**Action item**
Every line from the one containing "Q1: NMOS 2N7002" through the end of the data is to be copied exactly, and nothing outside that range.

**Source information**

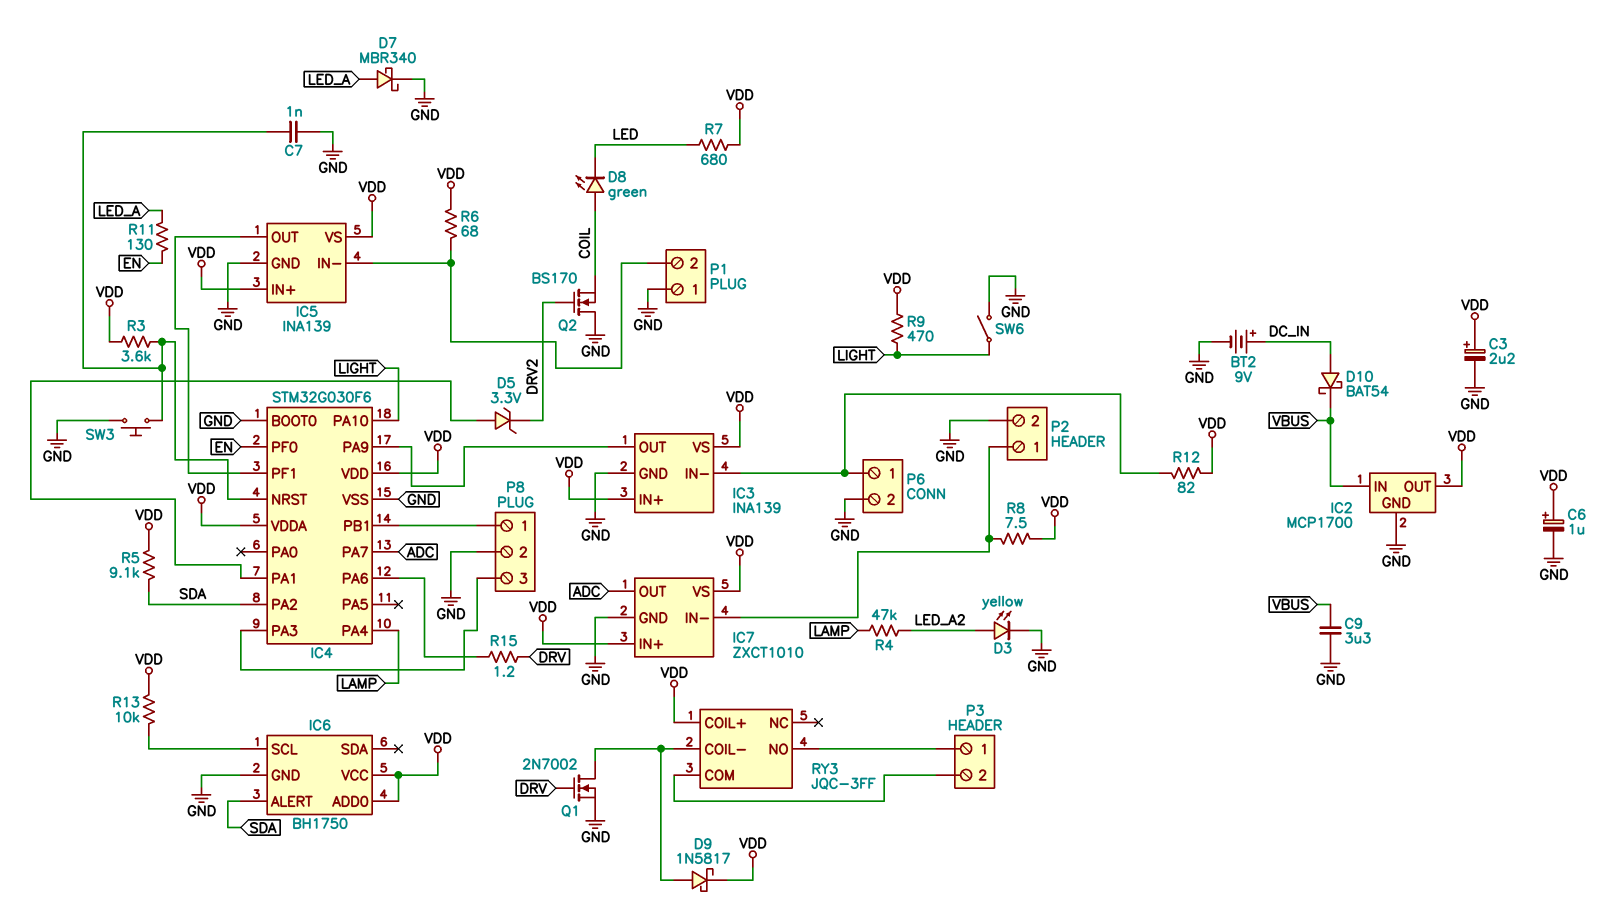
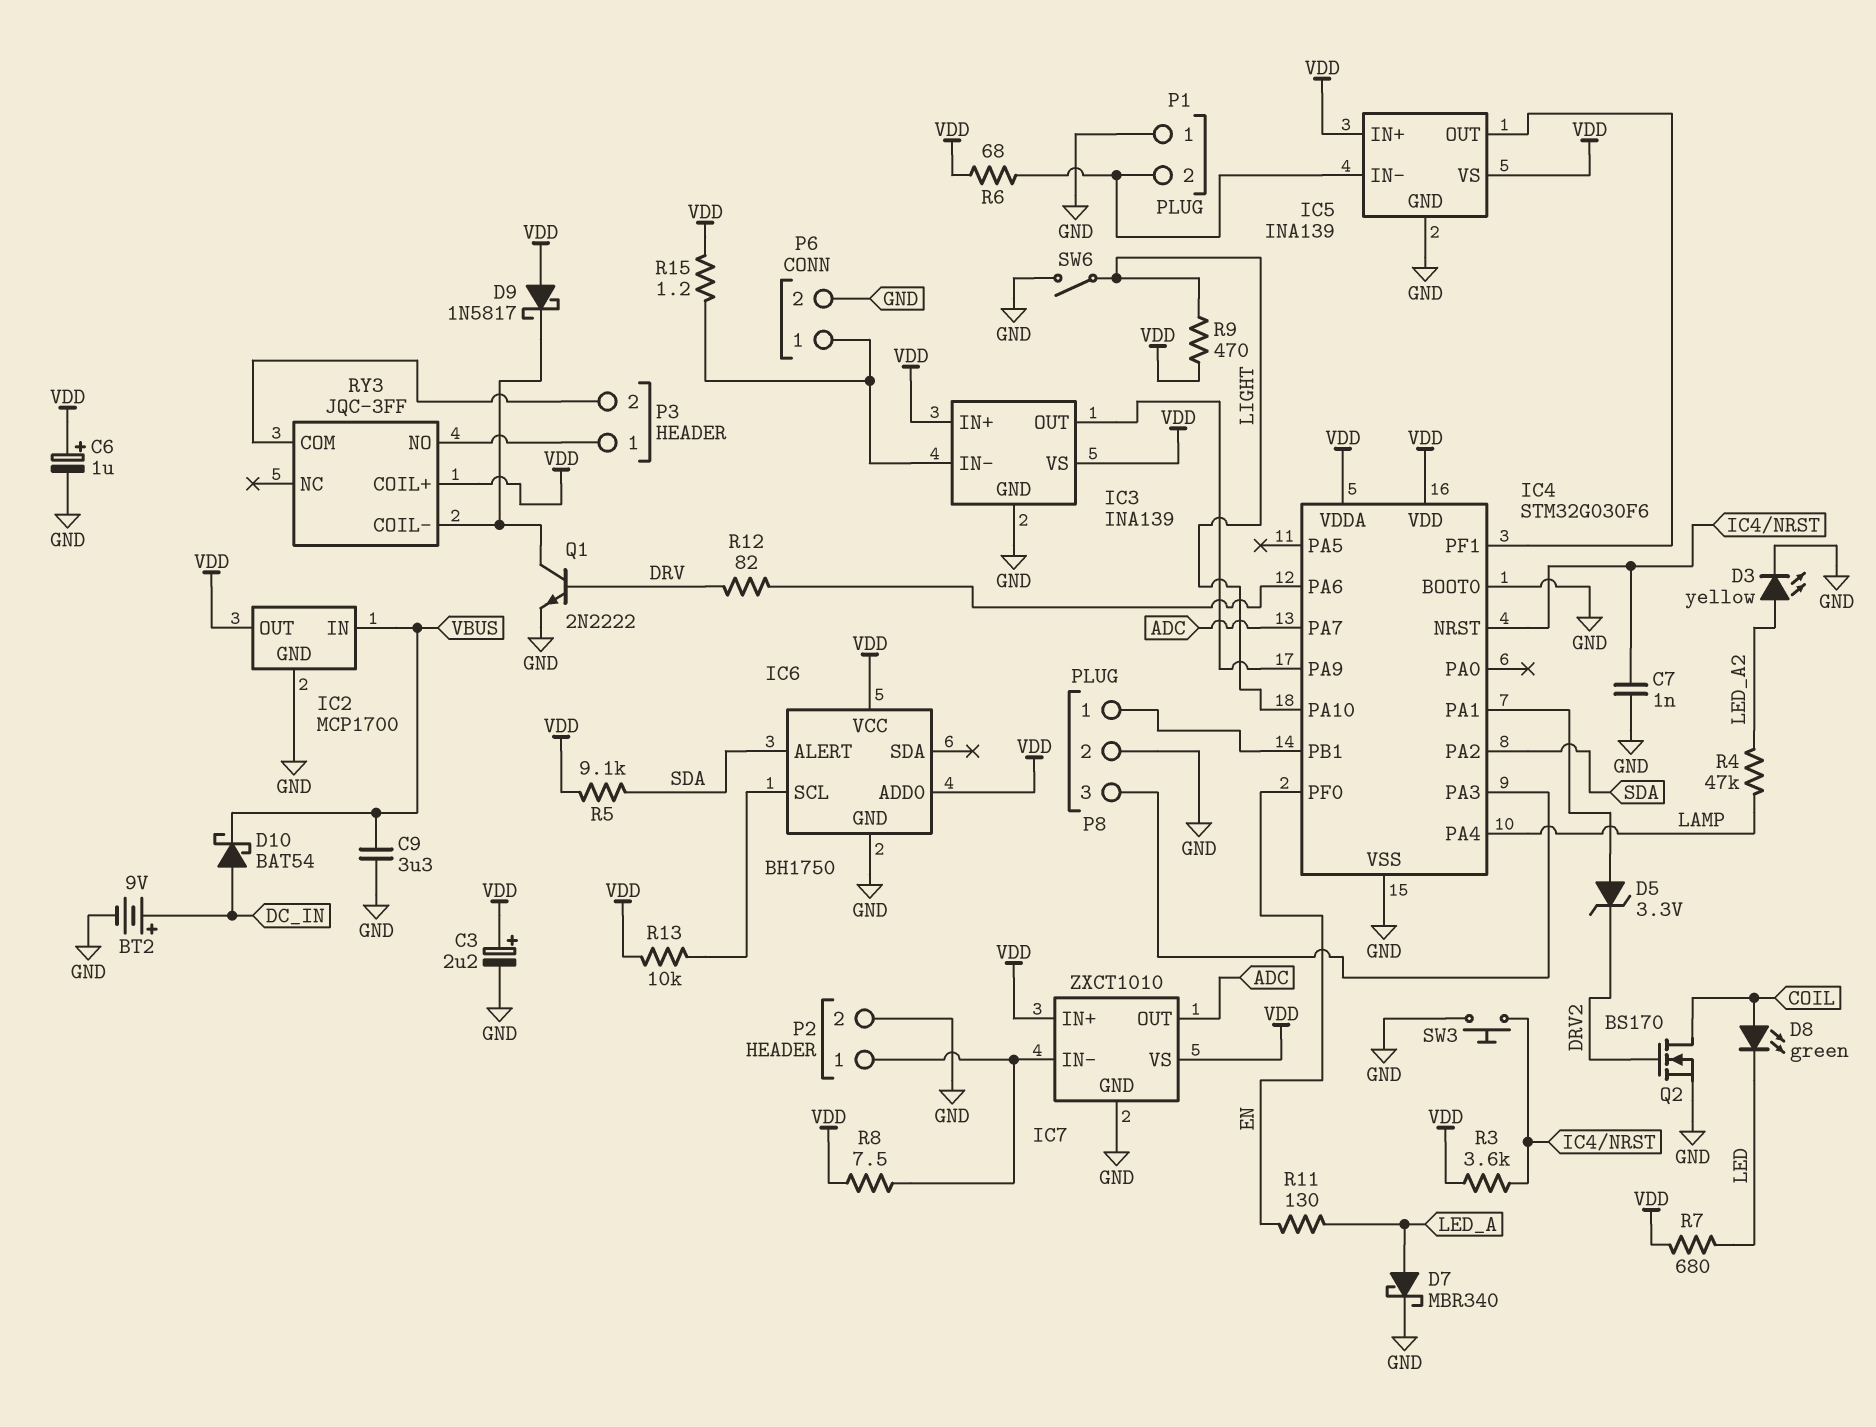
D9: schottky 1N5817 (A RY3/COIL-, K VDD) -> schottky 1N5817 (A VDD, K RY3/COIL-)
Q1: NMOS 2N7002 (G DRV, D RY3/COIL-, S GND) -> NPN 2N2222 (B DRV, C RY3/COIL-, E GND)
Q2: NMOS BS170 (G DRV2, D GND, S COIL) -> NMOS BS170 (G DRV2, D COIL, S GND)
R12: 82 (IC3/IN-, VDD) -> 82 (DRV, IC4/PA6)
R15: 1.2 (DRV, IC4/PA6) -> 1.2 (IC3/IN-, VDD)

**Task output**
Q1: NMOS 2N7002 (G DRV, D RY3/COIL-, S GND) -> NPN 2N2222 (B DRV, C RY3/COIL-, E GND)
Q2: NMOS BS170 (G DRV2, D GND, S COIL) -> NMOS BS170 (G DRV2, D COIL, S GND)
R12: 82 (IC3/IN-, VDD) -> 82 (DRV, IC4/PA6)
R15: 1.2 (DRV, IC4/PA6) -> 1.2 (IC3/IN-, VDD)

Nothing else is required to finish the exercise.